## TASK TO COMPLETE
From the records below, transcribe exactly the lines that begin at the line with "LUX pin SCL: A1 -> 3" and end at the line with "JOY3 pin SW: B12 -> A15", both included.
• • • • •
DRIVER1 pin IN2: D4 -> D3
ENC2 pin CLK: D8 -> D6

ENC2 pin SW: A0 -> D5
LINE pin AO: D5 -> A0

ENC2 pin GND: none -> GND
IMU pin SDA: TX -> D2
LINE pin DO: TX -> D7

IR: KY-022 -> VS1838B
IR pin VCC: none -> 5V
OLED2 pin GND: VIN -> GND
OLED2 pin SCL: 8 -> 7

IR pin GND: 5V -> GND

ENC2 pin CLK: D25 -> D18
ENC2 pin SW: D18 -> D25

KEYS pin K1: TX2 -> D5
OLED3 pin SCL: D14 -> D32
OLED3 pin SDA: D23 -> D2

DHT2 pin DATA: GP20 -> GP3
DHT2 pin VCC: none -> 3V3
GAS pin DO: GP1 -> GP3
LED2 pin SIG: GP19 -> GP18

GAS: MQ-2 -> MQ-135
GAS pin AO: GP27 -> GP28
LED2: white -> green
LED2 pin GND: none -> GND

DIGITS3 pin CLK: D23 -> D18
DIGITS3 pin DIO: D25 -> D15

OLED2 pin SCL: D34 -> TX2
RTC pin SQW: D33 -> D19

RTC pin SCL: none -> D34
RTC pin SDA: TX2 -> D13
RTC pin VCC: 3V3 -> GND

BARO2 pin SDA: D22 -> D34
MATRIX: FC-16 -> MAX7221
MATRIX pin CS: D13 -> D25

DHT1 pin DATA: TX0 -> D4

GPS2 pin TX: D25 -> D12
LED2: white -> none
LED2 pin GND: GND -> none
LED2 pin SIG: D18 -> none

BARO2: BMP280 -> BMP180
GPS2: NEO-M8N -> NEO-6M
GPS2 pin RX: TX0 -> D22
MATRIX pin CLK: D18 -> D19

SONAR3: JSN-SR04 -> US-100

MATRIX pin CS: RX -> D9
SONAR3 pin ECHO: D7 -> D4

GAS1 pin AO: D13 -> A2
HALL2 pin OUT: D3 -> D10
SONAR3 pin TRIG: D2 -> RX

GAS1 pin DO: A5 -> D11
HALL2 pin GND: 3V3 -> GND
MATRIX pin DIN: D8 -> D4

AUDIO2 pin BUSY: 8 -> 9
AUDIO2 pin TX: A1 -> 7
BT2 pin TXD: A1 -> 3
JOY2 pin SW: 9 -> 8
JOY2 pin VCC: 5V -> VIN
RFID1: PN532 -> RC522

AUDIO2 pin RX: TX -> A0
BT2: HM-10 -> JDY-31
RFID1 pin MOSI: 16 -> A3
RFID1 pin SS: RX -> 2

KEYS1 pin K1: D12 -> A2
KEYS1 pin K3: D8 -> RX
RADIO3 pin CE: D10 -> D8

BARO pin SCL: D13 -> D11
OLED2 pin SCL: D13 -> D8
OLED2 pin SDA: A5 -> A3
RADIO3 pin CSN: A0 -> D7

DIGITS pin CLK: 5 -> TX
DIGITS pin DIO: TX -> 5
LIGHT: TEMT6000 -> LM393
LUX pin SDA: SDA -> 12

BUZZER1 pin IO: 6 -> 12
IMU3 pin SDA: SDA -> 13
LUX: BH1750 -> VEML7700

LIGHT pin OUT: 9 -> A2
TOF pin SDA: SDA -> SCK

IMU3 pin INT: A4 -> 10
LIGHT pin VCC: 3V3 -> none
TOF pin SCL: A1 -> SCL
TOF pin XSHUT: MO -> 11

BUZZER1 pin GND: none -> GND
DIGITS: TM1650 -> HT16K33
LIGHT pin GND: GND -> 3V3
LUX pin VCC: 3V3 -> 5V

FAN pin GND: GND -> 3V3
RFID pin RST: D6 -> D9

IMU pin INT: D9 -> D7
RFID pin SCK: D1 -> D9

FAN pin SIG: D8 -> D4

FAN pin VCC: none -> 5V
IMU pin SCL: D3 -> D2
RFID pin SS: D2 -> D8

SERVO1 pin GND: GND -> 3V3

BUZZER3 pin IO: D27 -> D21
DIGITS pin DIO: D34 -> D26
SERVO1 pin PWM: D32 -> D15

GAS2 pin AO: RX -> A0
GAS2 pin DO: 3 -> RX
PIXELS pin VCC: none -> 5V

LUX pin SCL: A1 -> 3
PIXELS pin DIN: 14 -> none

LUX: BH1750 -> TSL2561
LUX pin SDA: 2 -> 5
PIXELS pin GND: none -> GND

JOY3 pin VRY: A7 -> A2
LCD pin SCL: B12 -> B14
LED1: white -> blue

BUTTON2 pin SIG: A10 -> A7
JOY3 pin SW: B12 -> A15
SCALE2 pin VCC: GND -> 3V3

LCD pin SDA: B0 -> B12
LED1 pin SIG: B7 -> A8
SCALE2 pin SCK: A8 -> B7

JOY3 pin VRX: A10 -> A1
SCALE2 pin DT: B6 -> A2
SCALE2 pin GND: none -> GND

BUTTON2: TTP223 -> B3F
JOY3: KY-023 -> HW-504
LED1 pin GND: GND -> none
• • • • •
## YOUR SOLUTION
LUX pin SCL: A1 -> 3
PIXELS pin DIN: 14 -> none

LUX: BH1750 -> TSL2561
LUX pin SDA: 2 -> 5
PIXELS pin GND: none -> GND

JOY3 pin VRY: A7 -> A2
LCD pin SCL: B12 -> B14
LED1: white -> blue

BUTTON2 pin SIG: A10 -> A7
JOY3 pin SW: B12 -> A15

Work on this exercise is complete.